-- Dataset follows --

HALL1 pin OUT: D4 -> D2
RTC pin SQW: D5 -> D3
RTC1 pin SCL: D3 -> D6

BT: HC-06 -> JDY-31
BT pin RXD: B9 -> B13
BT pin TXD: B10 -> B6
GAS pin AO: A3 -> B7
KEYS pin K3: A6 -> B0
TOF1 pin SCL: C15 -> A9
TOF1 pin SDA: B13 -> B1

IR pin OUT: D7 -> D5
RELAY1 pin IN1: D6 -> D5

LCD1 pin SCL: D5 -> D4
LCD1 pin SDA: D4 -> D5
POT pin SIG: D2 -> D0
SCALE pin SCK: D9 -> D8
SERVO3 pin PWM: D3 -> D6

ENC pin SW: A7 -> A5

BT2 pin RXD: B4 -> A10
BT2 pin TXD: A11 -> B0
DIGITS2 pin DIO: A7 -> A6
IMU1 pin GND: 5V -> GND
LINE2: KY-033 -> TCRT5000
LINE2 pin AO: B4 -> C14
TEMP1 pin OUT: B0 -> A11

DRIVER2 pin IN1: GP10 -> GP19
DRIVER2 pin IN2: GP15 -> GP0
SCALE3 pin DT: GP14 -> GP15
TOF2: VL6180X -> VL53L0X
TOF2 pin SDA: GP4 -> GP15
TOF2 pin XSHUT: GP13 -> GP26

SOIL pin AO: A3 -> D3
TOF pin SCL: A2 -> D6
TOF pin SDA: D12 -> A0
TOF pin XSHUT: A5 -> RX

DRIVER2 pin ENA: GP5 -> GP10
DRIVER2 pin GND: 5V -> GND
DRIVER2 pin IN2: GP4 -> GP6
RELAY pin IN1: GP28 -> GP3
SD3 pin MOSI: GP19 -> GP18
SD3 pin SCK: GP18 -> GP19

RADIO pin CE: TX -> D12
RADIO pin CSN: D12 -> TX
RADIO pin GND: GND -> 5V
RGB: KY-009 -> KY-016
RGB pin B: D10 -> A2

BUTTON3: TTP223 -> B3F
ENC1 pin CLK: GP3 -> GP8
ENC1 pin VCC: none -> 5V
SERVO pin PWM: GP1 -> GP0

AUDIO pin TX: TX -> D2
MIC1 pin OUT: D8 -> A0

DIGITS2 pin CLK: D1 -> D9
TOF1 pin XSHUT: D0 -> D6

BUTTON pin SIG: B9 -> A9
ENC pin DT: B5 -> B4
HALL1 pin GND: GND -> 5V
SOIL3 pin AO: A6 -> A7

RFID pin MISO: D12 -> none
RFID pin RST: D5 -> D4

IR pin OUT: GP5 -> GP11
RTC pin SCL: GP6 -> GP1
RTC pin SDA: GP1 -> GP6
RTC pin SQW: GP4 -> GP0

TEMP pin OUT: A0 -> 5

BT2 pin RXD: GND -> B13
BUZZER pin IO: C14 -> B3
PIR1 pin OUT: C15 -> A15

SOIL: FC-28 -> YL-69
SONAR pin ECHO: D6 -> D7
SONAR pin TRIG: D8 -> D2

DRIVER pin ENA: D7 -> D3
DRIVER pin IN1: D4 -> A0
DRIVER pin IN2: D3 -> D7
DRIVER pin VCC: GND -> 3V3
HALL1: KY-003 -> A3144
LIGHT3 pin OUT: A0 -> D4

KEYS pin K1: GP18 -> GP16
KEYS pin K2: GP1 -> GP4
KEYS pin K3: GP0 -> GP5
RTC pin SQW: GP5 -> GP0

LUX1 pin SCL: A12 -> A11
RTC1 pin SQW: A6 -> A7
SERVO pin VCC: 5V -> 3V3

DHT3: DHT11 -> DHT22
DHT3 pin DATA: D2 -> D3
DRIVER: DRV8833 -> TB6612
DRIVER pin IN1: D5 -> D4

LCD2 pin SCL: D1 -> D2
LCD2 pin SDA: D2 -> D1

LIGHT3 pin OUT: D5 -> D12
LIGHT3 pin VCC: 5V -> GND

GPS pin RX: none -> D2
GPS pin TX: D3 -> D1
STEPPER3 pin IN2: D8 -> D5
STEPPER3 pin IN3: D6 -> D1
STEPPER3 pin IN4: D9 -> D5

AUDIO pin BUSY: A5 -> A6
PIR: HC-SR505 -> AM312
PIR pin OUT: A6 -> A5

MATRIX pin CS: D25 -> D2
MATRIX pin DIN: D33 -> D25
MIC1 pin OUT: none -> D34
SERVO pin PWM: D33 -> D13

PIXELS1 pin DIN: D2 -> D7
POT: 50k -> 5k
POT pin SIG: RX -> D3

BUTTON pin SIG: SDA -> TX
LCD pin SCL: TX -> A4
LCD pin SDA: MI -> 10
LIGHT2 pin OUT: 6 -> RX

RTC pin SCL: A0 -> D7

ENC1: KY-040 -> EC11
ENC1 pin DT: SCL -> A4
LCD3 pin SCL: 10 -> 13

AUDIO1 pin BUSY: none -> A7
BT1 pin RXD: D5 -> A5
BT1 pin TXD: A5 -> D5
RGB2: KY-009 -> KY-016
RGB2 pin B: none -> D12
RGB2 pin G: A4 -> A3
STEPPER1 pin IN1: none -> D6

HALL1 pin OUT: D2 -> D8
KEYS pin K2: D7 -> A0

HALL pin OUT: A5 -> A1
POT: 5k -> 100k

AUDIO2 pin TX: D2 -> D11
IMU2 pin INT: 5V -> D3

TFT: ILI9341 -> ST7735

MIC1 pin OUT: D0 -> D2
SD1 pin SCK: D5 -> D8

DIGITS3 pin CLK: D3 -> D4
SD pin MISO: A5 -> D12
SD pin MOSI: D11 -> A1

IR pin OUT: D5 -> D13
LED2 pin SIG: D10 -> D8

-- Dataset concluded --

What you should do: What are the lines above, starting at the one with "RADIO pin CSN: D12 -> TX" and ending at the one with "DRIVER pin IN2: D3 -> D7"? Give them again exactly, and only them.

Output for this exercise:
RADIO pin CSN: D12 -> TX
RADIO pin GND: GND -> 5V
RGB: KY-009 -> KY-016
RGB pin B: D10 -> A2

BUTTON3: TTP223 -> B3F
ENC1 pin CLK: GP3 -> GP8
ENC1 pin VCC: none -> 5V
SERVO pin PWM: GP1 -> GP0

AUDIO pin TX: TX -> D2
MIC1 pin OUT: D8 -> A0

DIGITS2 pin CLK: D1 -> D9
TOF1 pin XSHUT: D0 -> D6

BUTTON pin SIG: B9 -> A9
ENC pin DT: B5 -> B4
HALL1 pin GND: GND -> 5V
SOIL3 pin AO: A6 -> A7

RFID pin MISO: D12 -> none
RFID pin RST: D5 -> D4

IR pin OUT: GP5 -> GP11
RTC pin SCL: GP6 -> GP1
RTC pin SDA: GP1 -> GP6
RTC pin SQW: GP4 -> GP0

TEMP pin OUT: A0 -> 5

BT2 pin RXD: GND -> B13
BUZZER pin IO: C14 -> B3
PIR1 pin OUT: C15 -> A15

SOIL: FC-28 -> YL-69
SONAR pin ECHO: D6 -> D7
SONAR pin TRIG: D8 -> D2

DRIVER pin ENA: D7 -> D3
DRIVER pin IN1: D4 -> A0
DRIVER pin IN2: D3 -> D7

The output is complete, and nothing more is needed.